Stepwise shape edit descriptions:
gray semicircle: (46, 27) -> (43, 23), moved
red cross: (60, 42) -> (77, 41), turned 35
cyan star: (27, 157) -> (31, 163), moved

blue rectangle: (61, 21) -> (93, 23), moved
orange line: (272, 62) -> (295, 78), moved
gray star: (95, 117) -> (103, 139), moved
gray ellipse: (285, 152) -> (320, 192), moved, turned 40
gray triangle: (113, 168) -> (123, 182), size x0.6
* * *
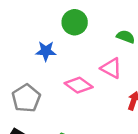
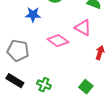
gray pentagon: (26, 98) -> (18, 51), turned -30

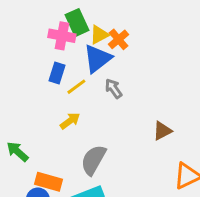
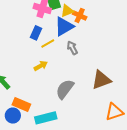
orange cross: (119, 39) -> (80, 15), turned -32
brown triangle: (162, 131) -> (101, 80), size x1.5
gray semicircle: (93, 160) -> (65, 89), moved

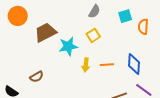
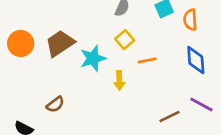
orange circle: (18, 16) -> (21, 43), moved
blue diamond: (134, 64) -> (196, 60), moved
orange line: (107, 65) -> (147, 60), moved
* * *
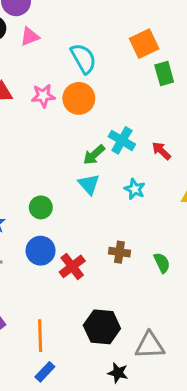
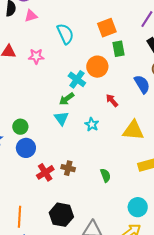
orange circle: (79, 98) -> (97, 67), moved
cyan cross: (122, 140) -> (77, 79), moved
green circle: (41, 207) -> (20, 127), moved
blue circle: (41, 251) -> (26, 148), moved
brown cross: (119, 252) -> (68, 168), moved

• _WORK REQUIRED_
All that should be written out is the stretch of lines above between the one holding "gray semicircle: (46, 27) -> (43, 23), moved" and the one holding "gray triangle: (113, 168)", inclusive, exactly as given.

• _WORKED SOLUTION_
gray semicircle: (46, 27) -> (43, 23), moved
red cross: (60, 42) -> (77, 41), turned 35
cyan star: (27, 157) -> (31, 163), moved

blue rectangle: (61, 21) -> (93, 23), moved
orange line: (272, 62) -> (295, 78), moved
gray star: (95, 117) -> (103, 139), moved
gray ellipse: (285, 152) -> (320, 192), moved, turned 40
gray triangle: (113, 168) -> (123, 182), size x0.6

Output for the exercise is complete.